In the listing below, the line containing "PIXELS3 pin DIN: D5 -> D3" marks the end; copy exactly every line from the first through that one.

>>>>>

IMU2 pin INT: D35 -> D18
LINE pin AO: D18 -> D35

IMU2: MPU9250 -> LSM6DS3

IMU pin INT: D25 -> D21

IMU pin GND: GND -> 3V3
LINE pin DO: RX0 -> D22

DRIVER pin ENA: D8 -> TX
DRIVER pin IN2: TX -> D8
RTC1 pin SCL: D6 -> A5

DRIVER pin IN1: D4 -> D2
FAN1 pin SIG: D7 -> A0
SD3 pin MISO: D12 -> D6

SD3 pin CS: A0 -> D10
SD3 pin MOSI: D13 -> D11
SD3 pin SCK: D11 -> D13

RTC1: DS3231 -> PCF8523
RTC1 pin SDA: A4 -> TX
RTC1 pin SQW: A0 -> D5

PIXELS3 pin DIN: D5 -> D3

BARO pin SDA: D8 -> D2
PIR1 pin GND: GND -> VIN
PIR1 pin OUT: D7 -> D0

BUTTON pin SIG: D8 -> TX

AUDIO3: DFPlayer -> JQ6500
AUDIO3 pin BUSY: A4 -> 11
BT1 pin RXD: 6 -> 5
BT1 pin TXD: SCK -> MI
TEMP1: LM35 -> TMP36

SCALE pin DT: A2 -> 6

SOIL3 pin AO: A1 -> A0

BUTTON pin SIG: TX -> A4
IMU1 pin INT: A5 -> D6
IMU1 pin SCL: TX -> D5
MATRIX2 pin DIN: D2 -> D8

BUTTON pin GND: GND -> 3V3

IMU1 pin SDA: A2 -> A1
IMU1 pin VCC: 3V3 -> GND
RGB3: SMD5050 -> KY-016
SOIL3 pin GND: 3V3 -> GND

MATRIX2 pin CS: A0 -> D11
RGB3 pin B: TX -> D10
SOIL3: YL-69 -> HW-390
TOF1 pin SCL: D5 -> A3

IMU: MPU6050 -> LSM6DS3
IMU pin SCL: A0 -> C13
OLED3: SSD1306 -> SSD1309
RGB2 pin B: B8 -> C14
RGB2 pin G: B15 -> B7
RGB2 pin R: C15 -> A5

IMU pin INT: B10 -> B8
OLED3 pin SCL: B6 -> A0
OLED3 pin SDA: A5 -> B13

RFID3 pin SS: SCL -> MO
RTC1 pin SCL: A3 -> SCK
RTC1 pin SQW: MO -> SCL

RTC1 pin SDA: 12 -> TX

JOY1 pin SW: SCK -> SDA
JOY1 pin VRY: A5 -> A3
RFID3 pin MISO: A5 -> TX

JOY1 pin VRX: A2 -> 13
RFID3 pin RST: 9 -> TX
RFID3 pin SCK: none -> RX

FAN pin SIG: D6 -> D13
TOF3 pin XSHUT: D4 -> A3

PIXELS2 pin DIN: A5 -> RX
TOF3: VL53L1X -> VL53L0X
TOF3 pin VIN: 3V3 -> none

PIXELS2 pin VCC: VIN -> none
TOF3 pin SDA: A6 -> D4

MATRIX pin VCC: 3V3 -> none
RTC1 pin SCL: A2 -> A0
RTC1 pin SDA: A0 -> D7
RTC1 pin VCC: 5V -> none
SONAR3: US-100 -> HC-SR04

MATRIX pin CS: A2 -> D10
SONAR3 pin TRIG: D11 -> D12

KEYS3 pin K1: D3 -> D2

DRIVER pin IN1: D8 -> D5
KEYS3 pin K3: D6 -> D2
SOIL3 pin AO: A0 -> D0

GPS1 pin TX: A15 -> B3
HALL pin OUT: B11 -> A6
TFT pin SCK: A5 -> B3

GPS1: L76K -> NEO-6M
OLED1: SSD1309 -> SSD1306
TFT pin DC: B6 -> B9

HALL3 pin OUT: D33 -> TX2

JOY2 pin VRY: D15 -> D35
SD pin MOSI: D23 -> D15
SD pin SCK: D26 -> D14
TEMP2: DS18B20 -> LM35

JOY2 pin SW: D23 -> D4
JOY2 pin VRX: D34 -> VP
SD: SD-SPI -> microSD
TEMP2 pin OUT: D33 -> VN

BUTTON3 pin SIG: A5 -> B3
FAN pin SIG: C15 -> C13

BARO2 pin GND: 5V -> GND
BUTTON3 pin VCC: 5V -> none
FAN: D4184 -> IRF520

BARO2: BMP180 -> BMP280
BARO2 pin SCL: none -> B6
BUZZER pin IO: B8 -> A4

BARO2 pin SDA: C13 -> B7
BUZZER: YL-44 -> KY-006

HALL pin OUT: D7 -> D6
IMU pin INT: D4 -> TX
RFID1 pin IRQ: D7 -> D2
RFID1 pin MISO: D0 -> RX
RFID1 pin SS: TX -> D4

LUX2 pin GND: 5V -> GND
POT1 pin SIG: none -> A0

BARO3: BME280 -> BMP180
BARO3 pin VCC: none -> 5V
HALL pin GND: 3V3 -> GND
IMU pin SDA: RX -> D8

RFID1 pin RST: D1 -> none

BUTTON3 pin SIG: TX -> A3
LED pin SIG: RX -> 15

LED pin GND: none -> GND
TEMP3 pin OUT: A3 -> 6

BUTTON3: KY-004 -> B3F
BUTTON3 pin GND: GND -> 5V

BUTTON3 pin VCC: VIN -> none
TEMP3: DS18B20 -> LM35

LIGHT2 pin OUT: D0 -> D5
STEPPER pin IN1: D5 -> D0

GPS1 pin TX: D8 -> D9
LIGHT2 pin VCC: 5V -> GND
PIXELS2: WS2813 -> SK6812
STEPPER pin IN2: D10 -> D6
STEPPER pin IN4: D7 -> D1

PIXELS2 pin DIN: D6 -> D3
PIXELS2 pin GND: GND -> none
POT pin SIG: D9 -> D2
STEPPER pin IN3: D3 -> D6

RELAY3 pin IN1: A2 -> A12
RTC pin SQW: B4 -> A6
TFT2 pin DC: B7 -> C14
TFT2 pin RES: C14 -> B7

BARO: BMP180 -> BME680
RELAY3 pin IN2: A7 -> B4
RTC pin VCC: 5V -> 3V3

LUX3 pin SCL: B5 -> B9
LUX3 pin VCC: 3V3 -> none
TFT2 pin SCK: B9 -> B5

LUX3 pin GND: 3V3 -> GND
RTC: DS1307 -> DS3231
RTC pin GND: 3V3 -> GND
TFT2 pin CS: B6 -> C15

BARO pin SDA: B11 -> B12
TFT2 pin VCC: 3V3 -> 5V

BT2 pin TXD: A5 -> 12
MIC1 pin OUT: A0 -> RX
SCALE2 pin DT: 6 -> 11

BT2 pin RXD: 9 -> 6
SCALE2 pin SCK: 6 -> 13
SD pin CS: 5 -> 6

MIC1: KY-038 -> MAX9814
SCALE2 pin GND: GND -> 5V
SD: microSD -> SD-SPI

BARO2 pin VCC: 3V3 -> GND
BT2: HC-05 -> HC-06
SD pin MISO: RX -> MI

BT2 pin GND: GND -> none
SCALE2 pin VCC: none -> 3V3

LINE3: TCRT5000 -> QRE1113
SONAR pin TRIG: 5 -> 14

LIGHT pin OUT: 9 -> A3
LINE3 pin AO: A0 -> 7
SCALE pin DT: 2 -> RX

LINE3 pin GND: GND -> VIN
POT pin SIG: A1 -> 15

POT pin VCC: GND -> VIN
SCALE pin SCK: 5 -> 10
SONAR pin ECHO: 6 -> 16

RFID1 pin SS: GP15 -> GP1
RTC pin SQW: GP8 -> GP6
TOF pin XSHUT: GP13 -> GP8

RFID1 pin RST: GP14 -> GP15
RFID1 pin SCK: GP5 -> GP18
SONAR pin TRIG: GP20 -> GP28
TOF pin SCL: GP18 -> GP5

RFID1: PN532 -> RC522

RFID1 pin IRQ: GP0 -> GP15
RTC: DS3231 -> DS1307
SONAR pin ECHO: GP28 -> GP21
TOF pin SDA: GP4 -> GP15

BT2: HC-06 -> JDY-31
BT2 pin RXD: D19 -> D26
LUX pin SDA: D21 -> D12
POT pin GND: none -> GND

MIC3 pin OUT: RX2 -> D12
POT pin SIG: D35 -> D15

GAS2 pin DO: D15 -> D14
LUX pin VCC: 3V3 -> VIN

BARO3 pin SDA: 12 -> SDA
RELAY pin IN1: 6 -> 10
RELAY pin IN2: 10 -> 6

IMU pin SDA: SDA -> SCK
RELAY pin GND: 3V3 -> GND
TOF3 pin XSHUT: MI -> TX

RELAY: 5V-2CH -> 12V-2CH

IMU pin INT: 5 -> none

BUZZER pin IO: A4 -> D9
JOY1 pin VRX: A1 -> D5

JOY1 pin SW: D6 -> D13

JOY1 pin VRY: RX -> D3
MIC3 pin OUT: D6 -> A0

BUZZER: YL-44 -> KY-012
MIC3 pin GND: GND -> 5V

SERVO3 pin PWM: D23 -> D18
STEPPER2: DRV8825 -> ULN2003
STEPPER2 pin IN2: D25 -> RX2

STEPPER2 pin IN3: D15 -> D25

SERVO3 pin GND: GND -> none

<<<<<

_Solution below_.
IMU2 pin INT: D35 -> D18
LINE pin AO: D18 -> D35

IMU2: MPU9250 -> LSM6DS3

IMU pin INT: D25 -> D21

IMU pin GND: GND -> 3V3
LINE pin DO: RX0 -> D22

DRIVER pin ENA: D8 -> TX
DRIVER pin IN2: TX -> D8
RTC1 pin SCL: D6 -> A5

DRIVER pin IN1: D4 -> D2
FAN1 pin SIG: D7 -> A0
SD3 pin MISO: D12 -> D6

SD3 pin CS: A0 -> D10
SD3 pin MOSI: D13 -> D11
SD3 pin SCK: D11 -> D13

RTC1: DS3231 -> PCF8523
RTC1 pin SDA: A4 -> TX
RTC1 pin SQW: A0 -> D5

PIXELS3 pin DIN: D5 -> D3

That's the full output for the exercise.